* Task prompt *
All lines from the entries below that contain the string "pink" should be copied out.

* Exercise input *
* * *
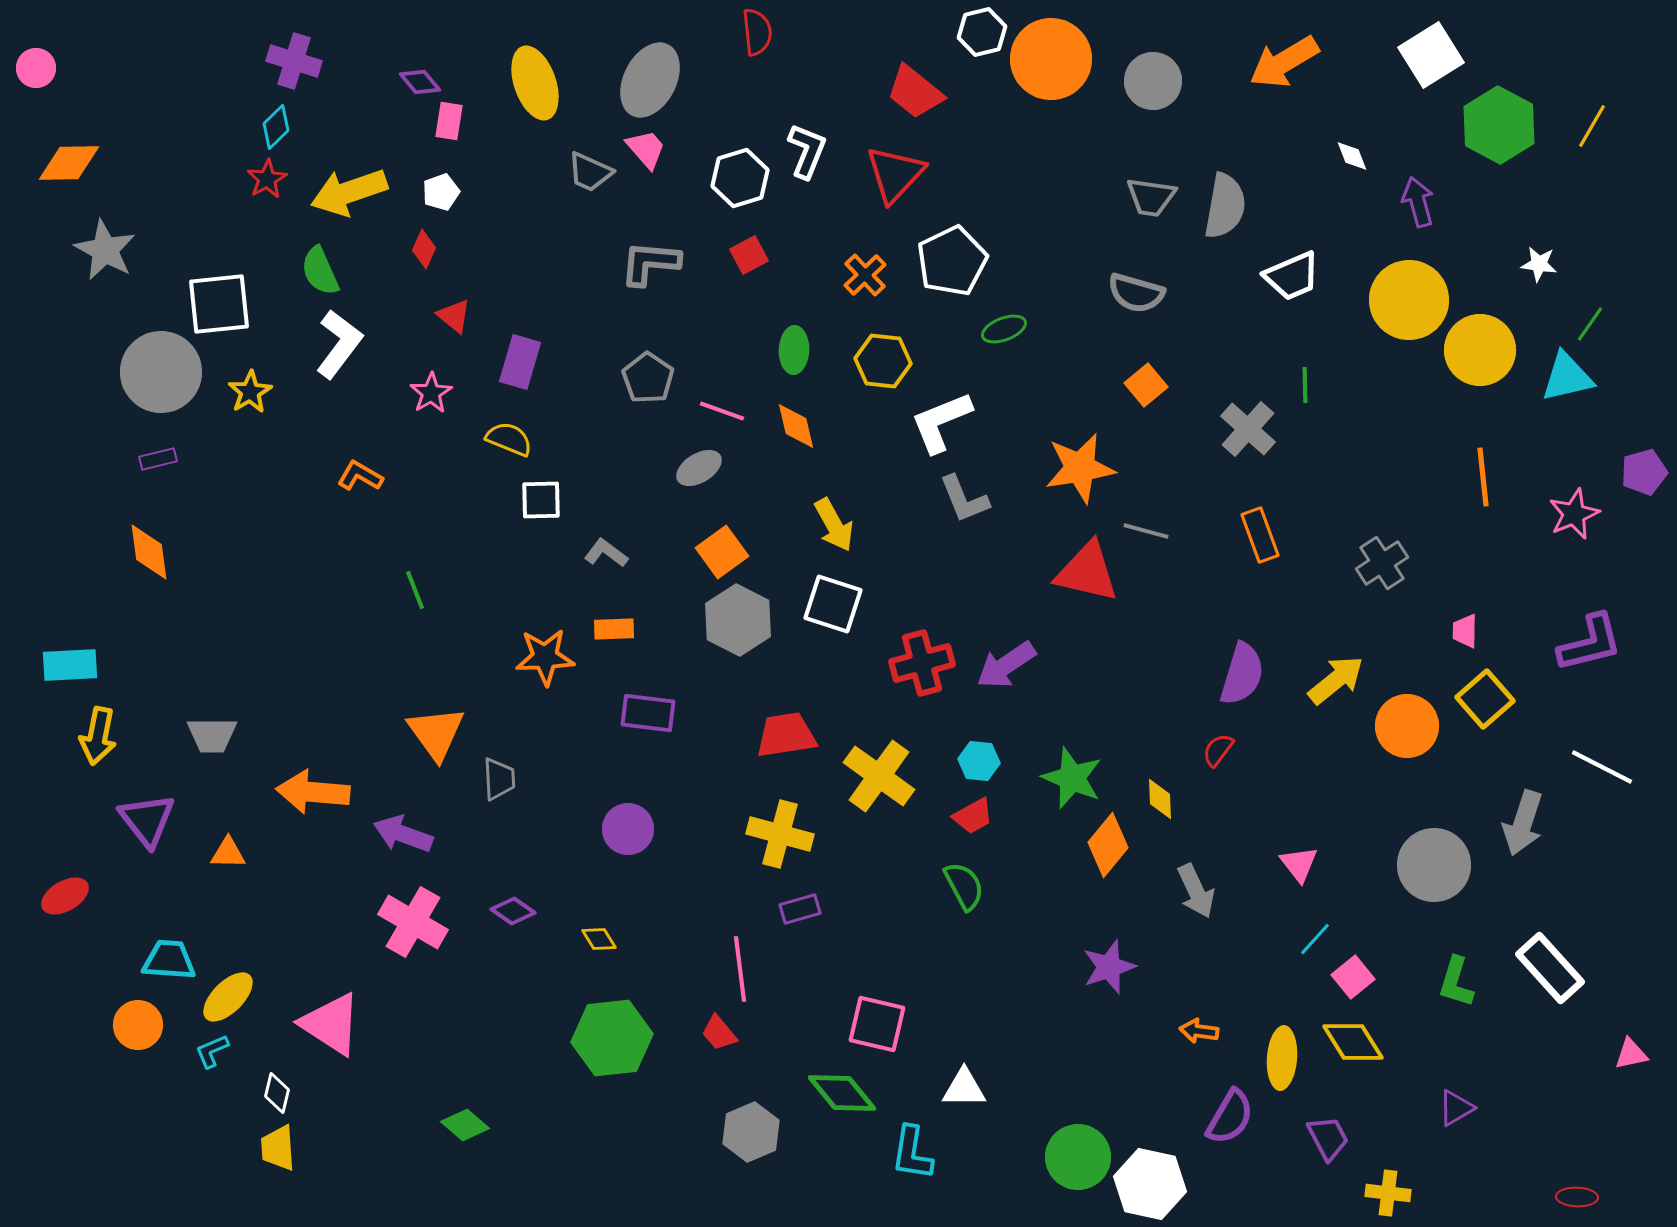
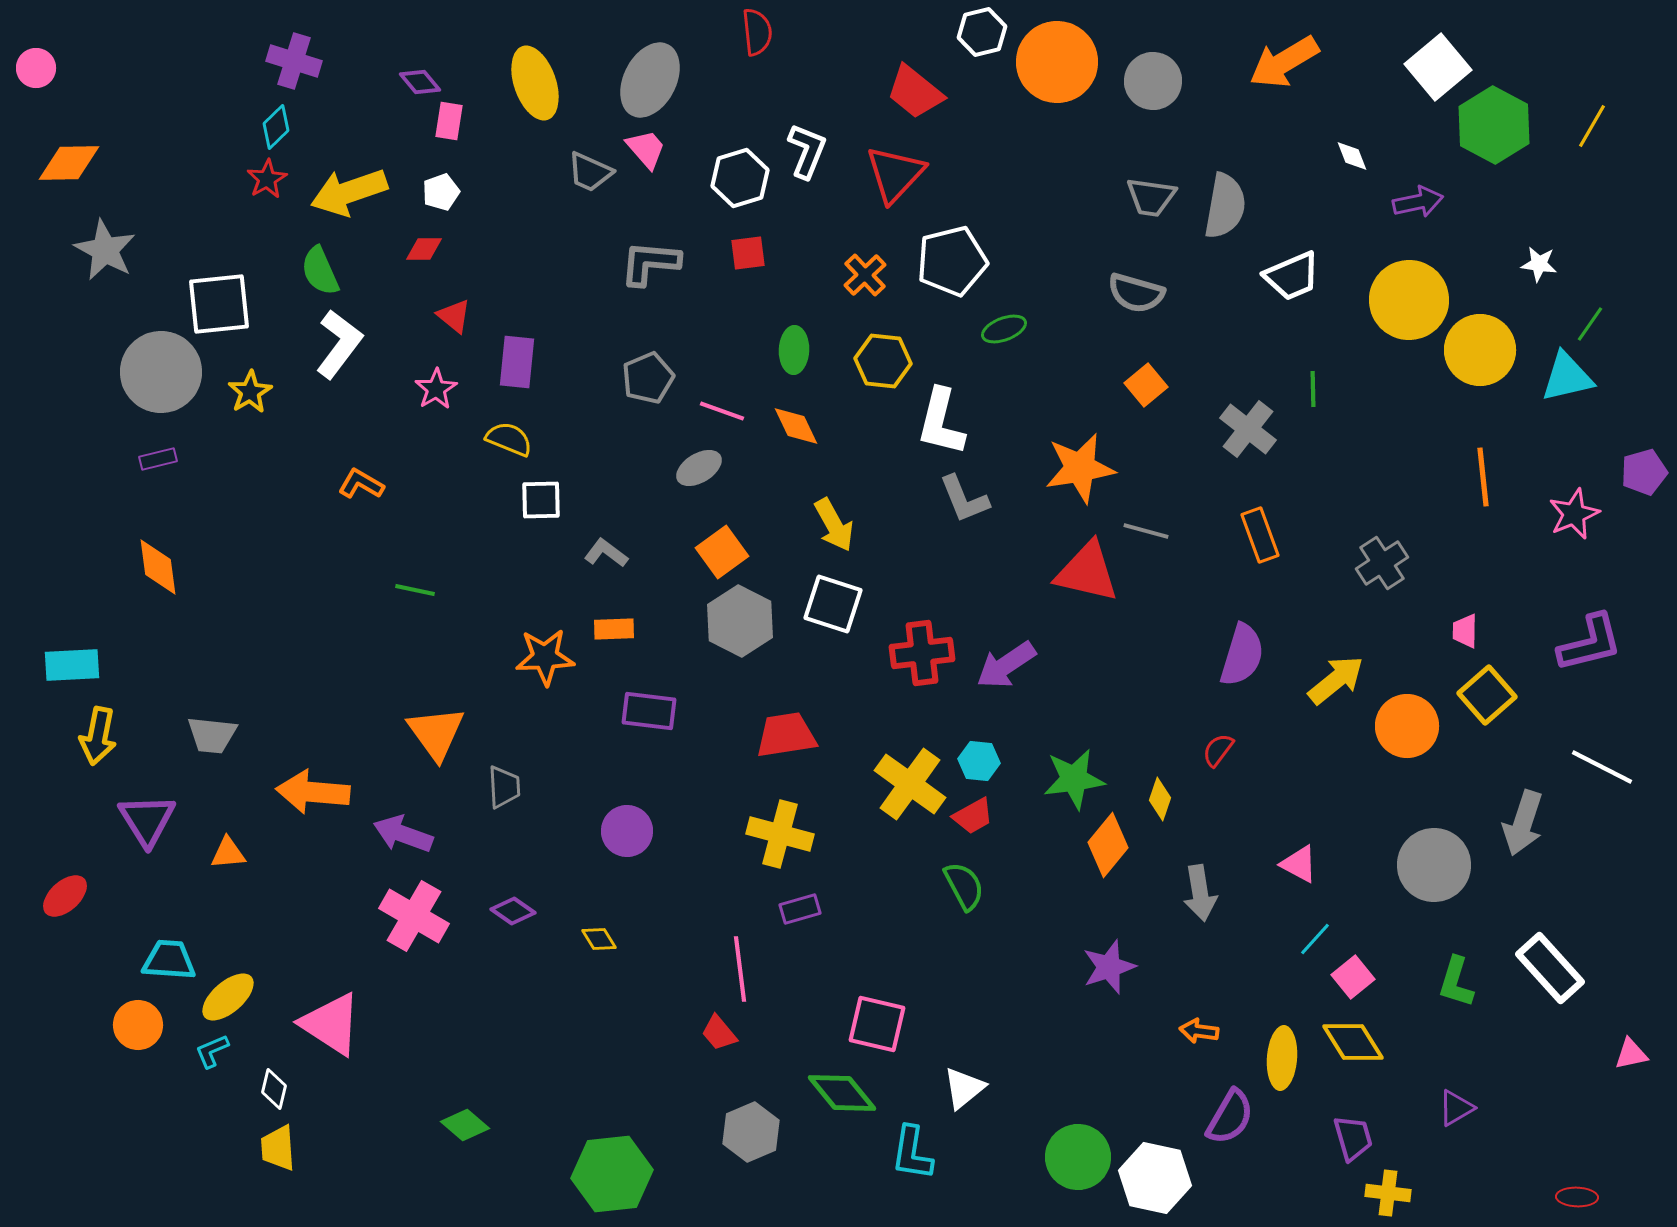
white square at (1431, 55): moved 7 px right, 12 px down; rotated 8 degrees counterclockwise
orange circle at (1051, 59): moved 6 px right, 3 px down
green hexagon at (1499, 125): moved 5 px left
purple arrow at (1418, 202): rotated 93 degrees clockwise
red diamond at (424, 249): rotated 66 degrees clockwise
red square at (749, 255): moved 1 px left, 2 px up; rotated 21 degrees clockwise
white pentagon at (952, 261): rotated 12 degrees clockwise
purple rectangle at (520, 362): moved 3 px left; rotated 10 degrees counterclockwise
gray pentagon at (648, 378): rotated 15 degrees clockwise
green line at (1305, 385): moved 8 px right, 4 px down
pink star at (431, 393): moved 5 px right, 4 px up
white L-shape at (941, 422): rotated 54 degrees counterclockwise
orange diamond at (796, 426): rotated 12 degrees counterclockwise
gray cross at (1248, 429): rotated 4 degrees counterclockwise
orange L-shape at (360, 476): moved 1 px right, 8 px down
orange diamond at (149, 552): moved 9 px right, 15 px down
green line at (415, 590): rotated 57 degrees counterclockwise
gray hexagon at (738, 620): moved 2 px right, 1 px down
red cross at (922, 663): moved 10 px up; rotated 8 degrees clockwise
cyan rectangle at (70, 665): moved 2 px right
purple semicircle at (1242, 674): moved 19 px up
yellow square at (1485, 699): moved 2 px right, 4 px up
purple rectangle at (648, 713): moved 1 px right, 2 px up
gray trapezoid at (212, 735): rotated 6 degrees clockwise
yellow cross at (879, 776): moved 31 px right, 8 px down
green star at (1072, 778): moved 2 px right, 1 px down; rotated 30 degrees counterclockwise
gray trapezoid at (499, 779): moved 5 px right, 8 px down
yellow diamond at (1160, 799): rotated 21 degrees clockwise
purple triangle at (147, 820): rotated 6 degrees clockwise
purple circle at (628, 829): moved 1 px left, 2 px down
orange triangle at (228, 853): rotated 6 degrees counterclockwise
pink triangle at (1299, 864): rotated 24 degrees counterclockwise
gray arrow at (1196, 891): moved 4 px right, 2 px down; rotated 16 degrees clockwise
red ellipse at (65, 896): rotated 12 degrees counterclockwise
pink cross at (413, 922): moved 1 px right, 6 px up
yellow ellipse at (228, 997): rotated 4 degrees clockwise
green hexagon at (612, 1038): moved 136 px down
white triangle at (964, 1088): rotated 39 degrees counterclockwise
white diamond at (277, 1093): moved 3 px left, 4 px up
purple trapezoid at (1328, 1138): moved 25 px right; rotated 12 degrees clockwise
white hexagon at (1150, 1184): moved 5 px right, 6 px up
* * *
* Answer box *
pink star at (431, 393): moved 5 px right, 4 px up
pink triangle at (1299, 864): rotated 24 degrees counterclockwise
pink cross at (413, 922): moved 1 px right, 6 px up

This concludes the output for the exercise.